BEGIN

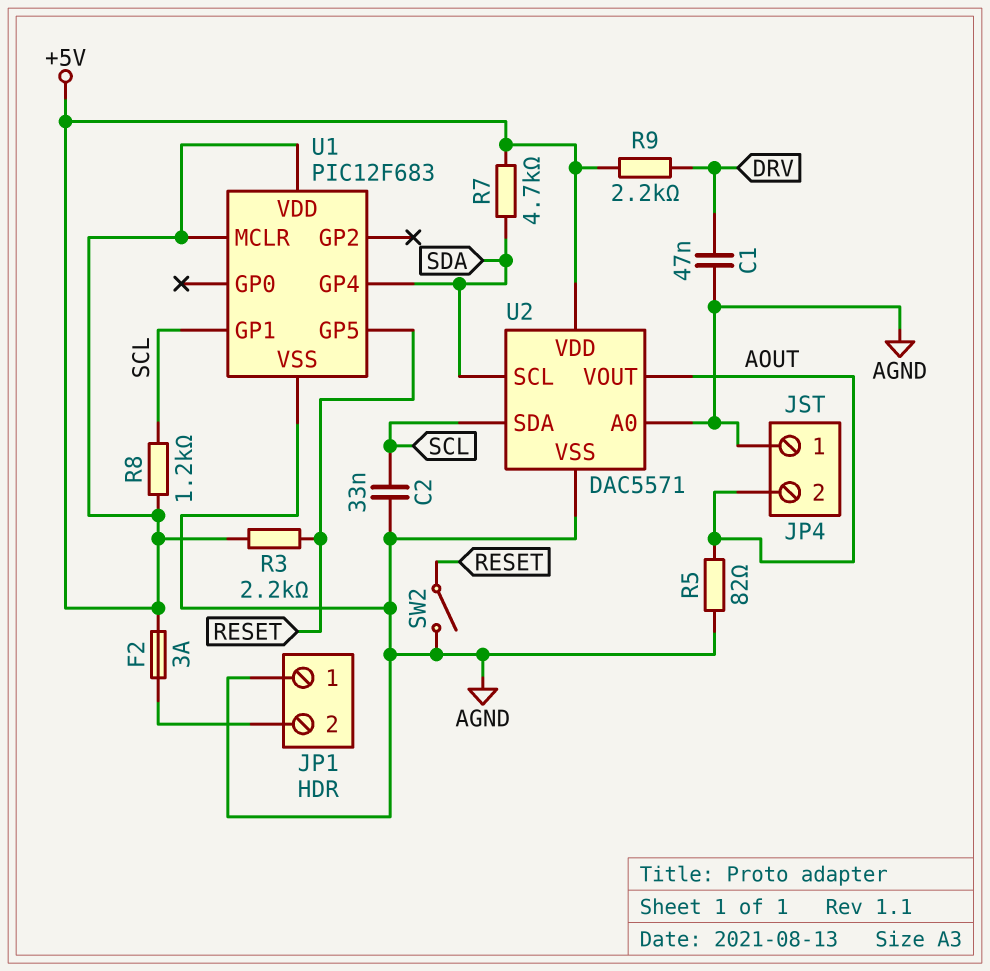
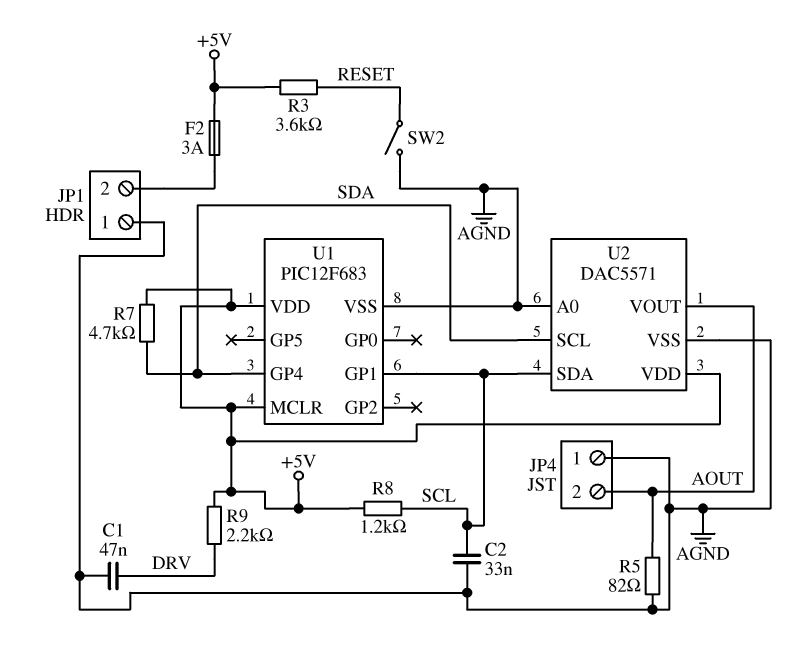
R3: 2.2k (+5V, RESET) -> 3.6k (+5V, RESET)
U1 pin GP5: RESET -> none

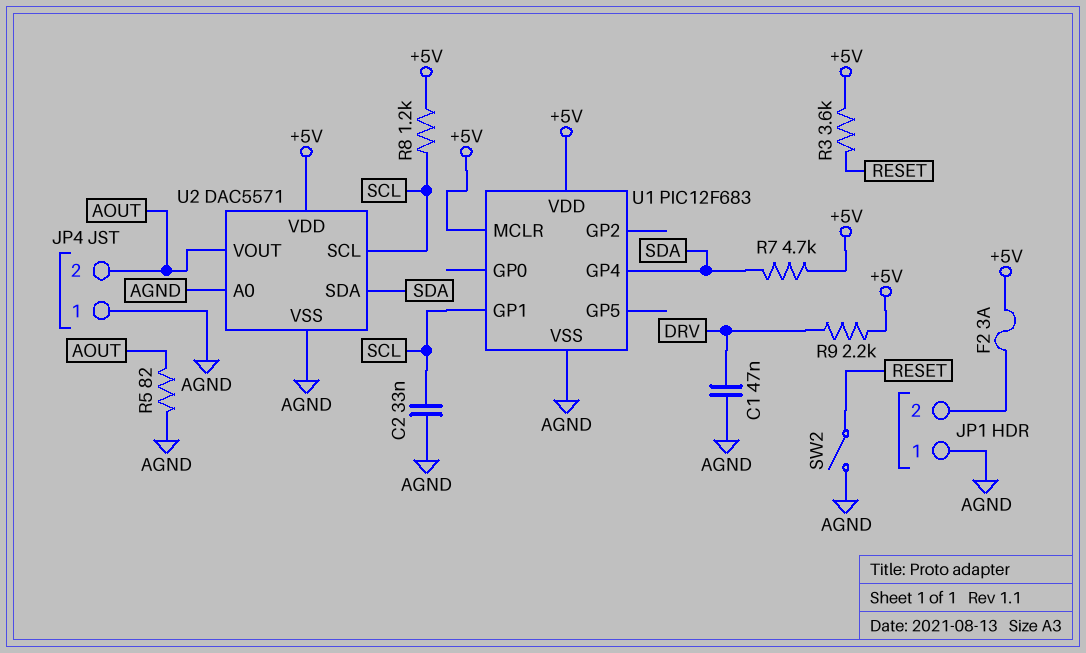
U2 pin SCL: SDA -> SCL
U2 pin SDA: SCL -> SDA

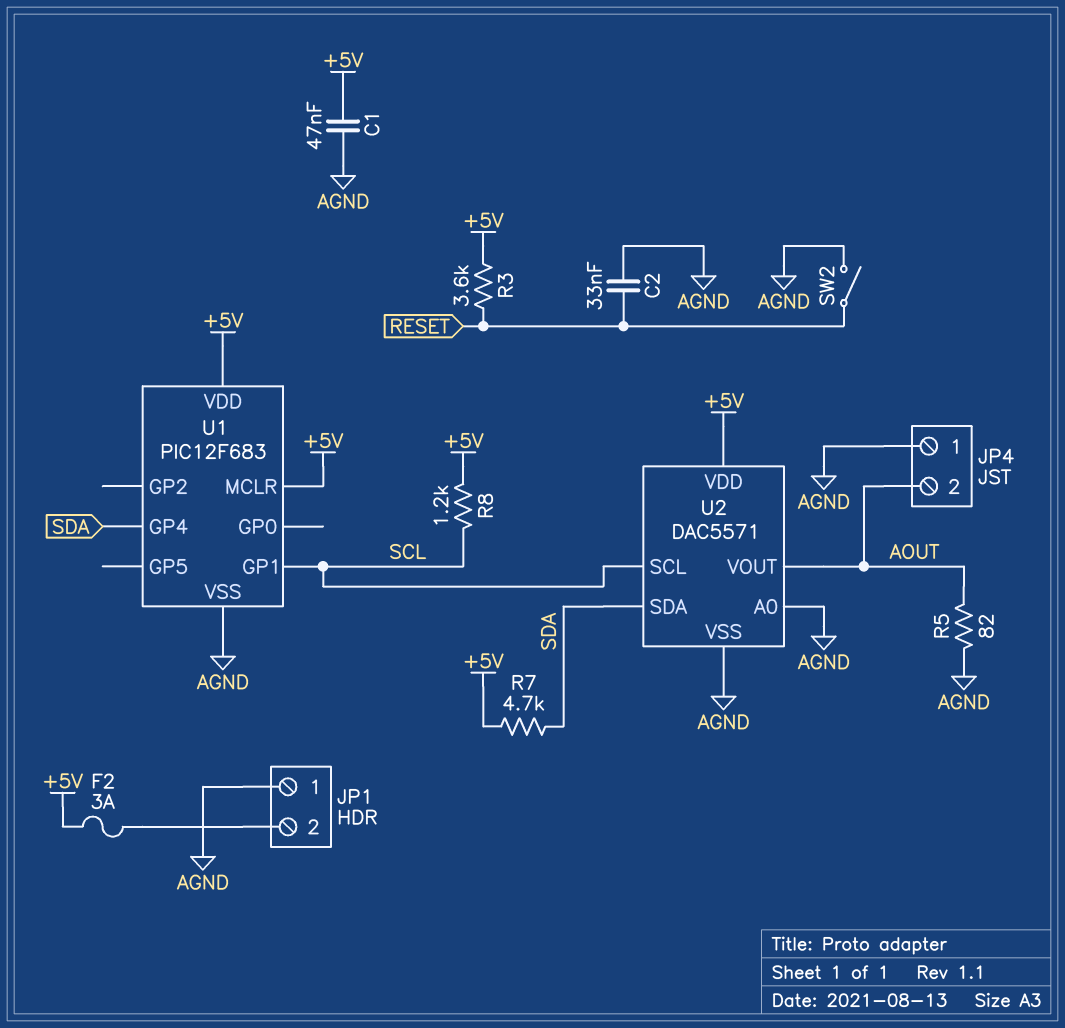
C1: 47nF (AGND, DRV) -> 47nF (+5V, AGND)
C2: 33nF (AGND, SCL) -> 33nF (AGND, RESET)
R9: 2.2k (+5V, DRV) -> none

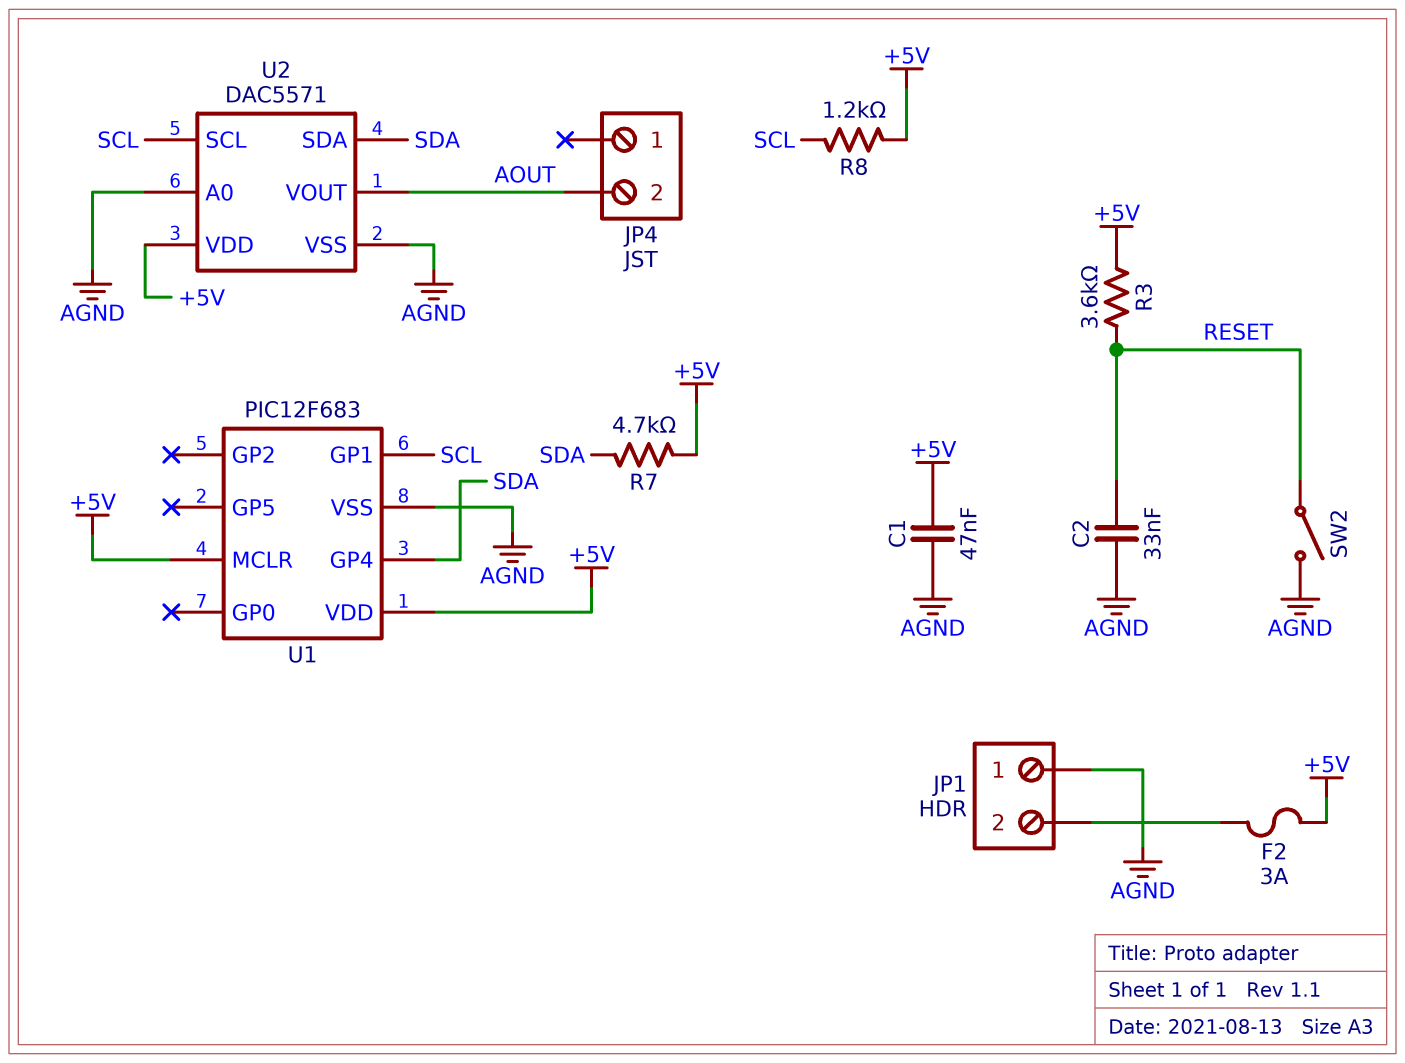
JP4 pin 1: AGND -> none
R5: 82 (AGND, AOUT) -> none

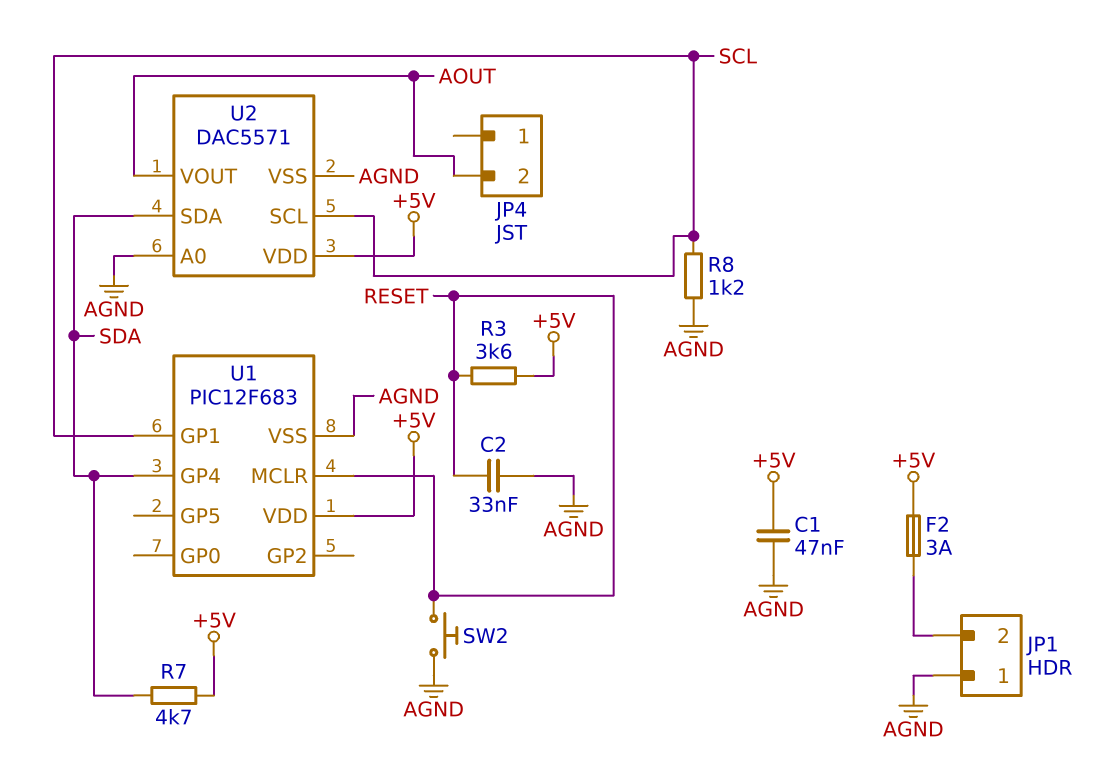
R8: 1.2k (+5V, SCL) -> 1.2k (AGND, SCL)
SW2: switch (AGND, RESET) -> button (AGND, RESET)
U1 pin MCLR: +5V -> RESET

END

_Problem to work on_
What is needed is an exact retyping of every line from the one containing "SW2: switch (AGND, RESET)" through the final line of the entries, and only those lines.

_Output of the task_
SW2: switch (AGND, RESET) -> button (AGND, RESET)
U1 pin MCLR: +5V -> RESET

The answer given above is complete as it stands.